## Instructions for the task
Among the entries below, only the lines from the one with "R6: 2.2k (SDA, VDD) -> 12k (SDA, VDD)" through the one with "Y2: 10MHz (VDD, XO) -> 10MHz (XI, XO)" are to be retyped, exactly and without pictures.

------ Supplied material ------

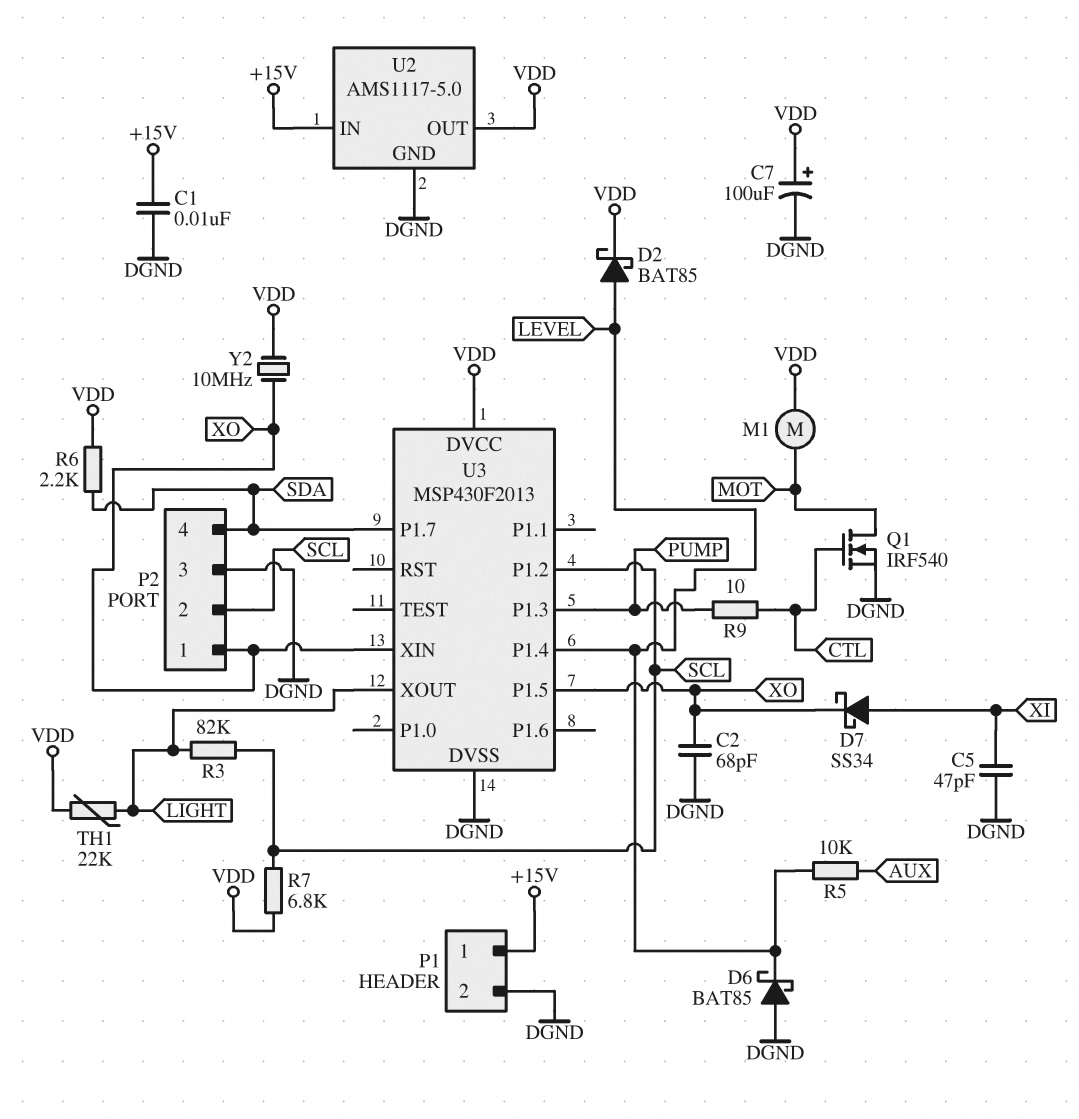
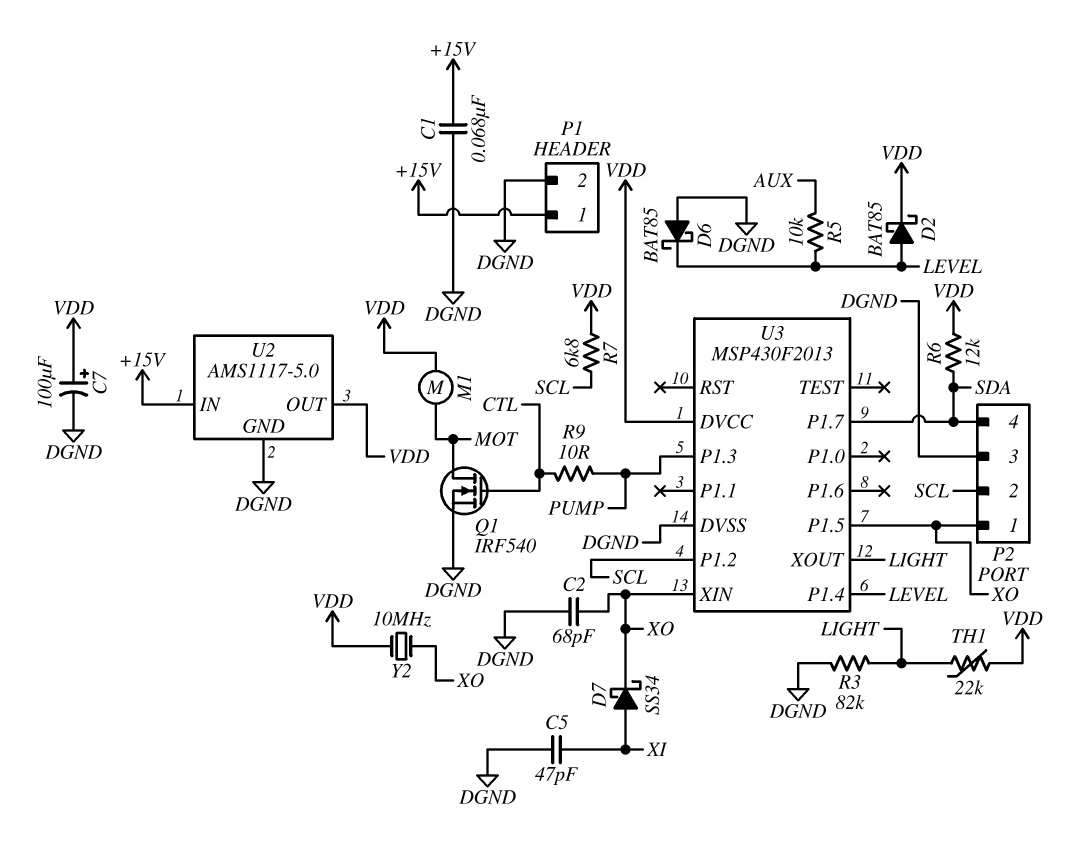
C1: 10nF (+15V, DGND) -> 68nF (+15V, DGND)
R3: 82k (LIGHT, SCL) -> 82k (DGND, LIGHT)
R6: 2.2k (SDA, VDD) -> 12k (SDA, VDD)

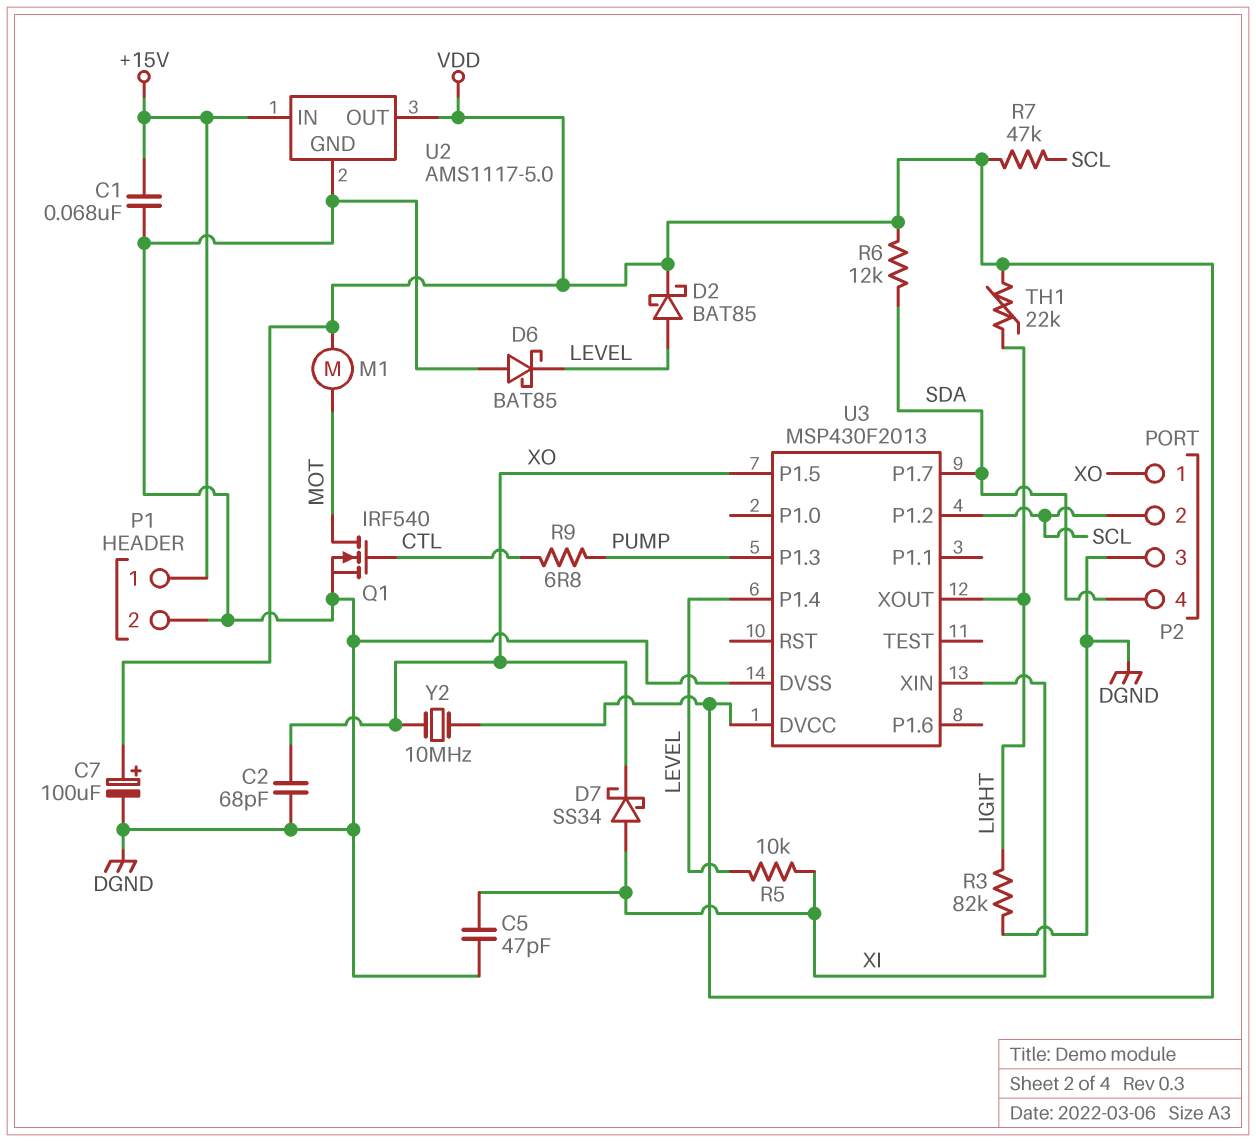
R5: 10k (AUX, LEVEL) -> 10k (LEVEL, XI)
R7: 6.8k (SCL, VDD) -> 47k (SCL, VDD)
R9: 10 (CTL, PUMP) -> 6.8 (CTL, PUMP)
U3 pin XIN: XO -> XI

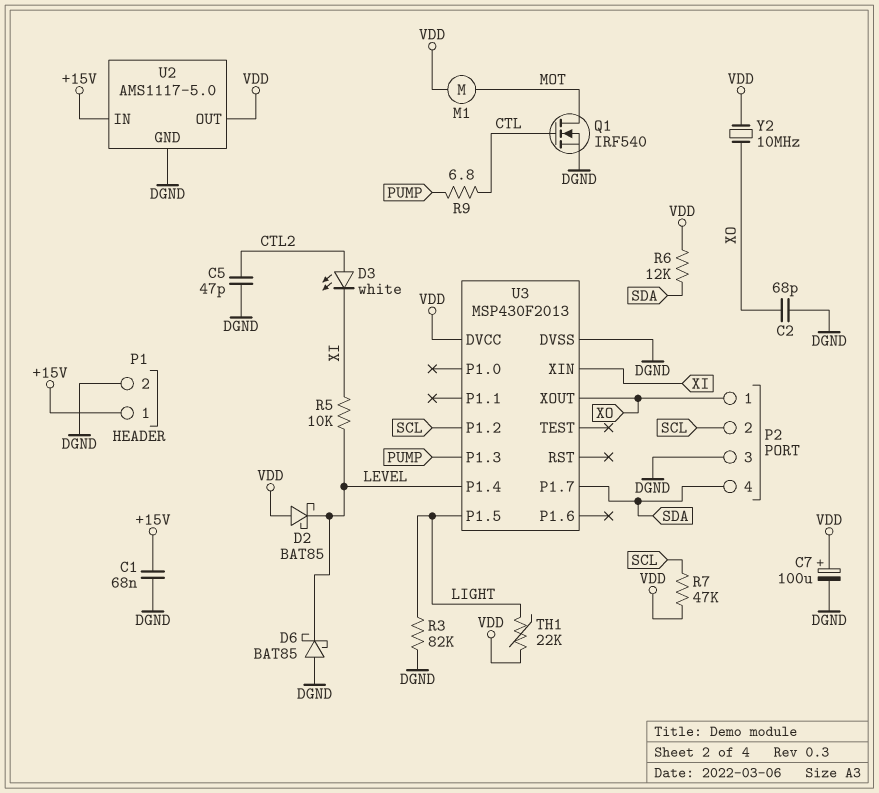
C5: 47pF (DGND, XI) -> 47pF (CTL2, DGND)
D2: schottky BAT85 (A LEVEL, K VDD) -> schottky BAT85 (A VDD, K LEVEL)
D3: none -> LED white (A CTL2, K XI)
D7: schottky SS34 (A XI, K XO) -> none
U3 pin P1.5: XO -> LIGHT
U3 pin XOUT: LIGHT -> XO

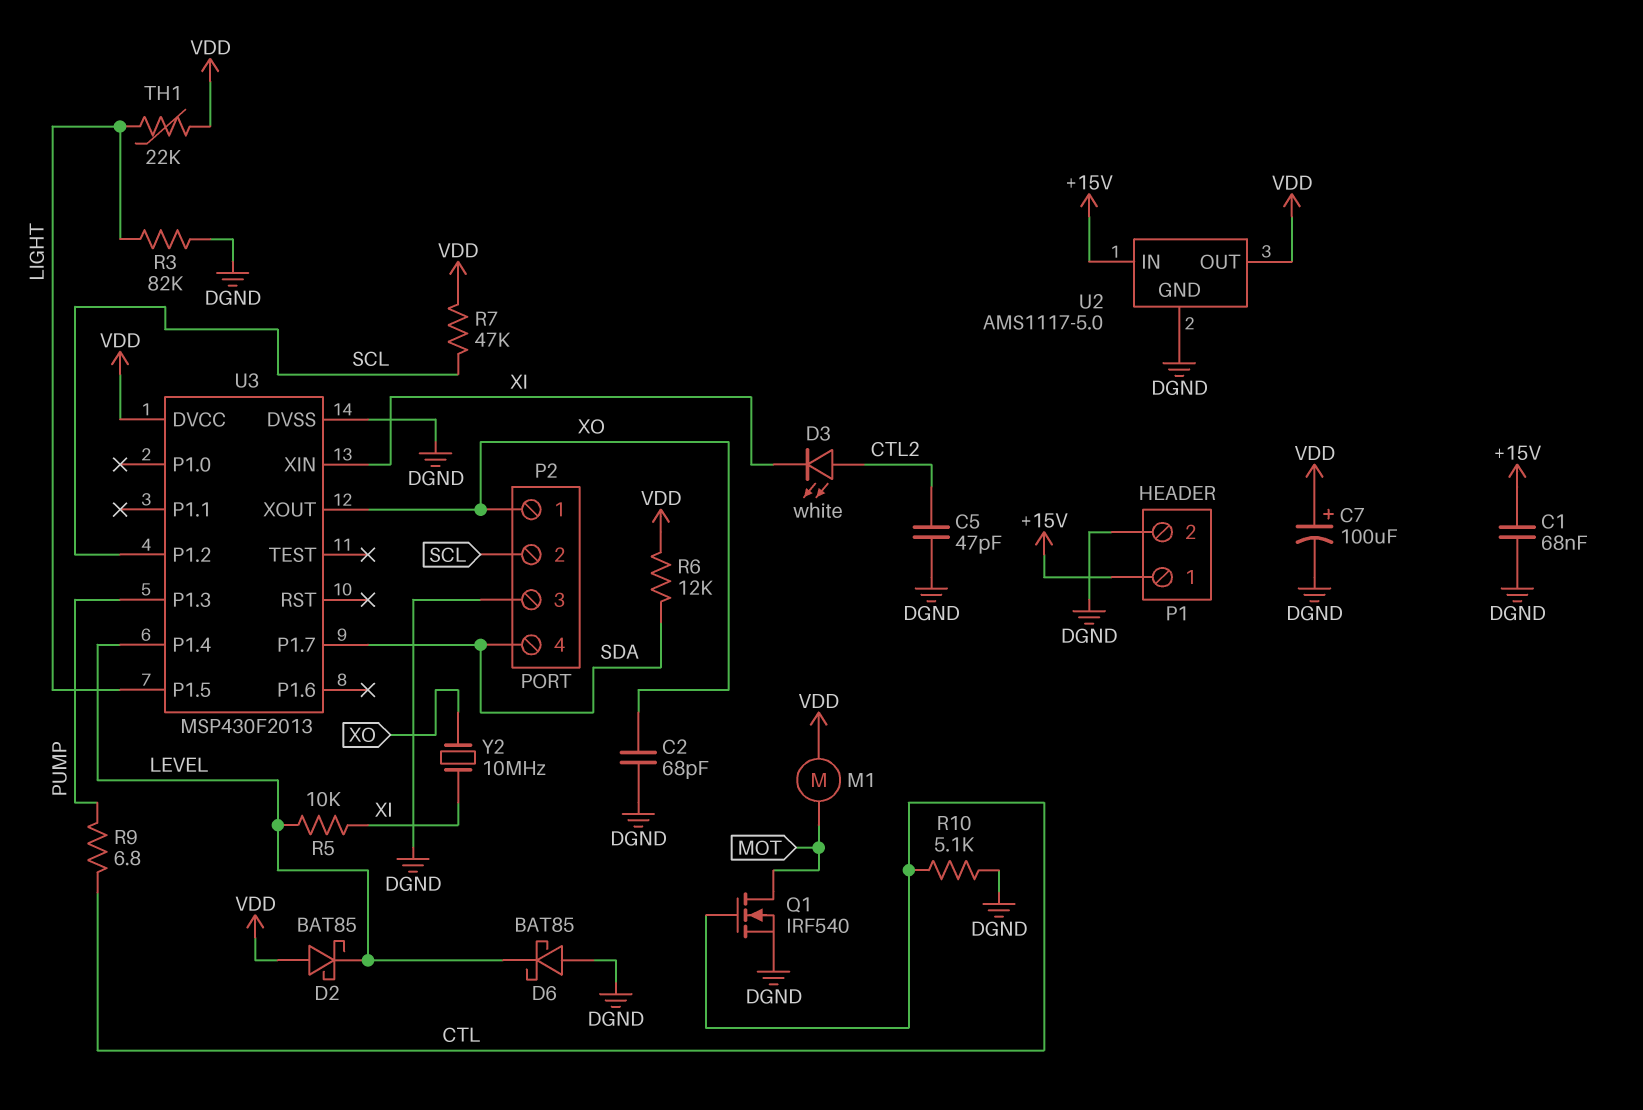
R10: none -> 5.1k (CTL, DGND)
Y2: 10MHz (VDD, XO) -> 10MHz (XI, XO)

------
------ Supplied material ------

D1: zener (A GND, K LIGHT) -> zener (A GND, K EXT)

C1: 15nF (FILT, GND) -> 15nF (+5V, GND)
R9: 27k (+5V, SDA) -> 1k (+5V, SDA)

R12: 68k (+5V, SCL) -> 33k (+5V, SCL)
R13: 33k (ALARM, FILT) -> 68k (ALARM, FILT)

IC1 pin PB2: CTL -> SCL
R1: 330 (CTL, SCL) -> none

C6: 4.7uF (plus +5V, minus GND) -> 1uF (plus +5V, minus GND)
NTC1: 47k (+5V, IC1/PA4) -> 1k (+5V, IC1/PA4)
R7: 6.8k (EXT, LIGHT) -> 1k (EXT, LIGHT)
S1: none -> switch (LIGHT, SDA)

------

## Answer to the problem
R6: 2.2k (SDA, VDD) -> 12k (SDA, VDD)

R5: 10k (AUX, LEVEL) -> 10k (LEVEL, XI)
R7: 6.8k (SCL, VDD) -> 47k (SCL, VDD)
R9: 10 (CTL, PUMP) -> 6.8 (CTL, PUMP)
U3 pin XIN: XO -> XI

C5: 47pF (DGND, XI) -> 47pF (CTL2, DGND)
D2: schottky BAT85 (A LEVEL, K VDD) -> schottky BAT85 (A VDD, K LEVEL)
D3: none -> LED white (A CTL2, K XI)
D7: schottky SS34 (A XI, K XO) -> none
U3 pin P1.5: XO -> LIGHT
U3 pin XOUT: LIGHT -> XO

R10: none -> 5.1k (CTL, DGND)
Y2: 10MHz (VDD, XO) -> 10MHz (XI, XO)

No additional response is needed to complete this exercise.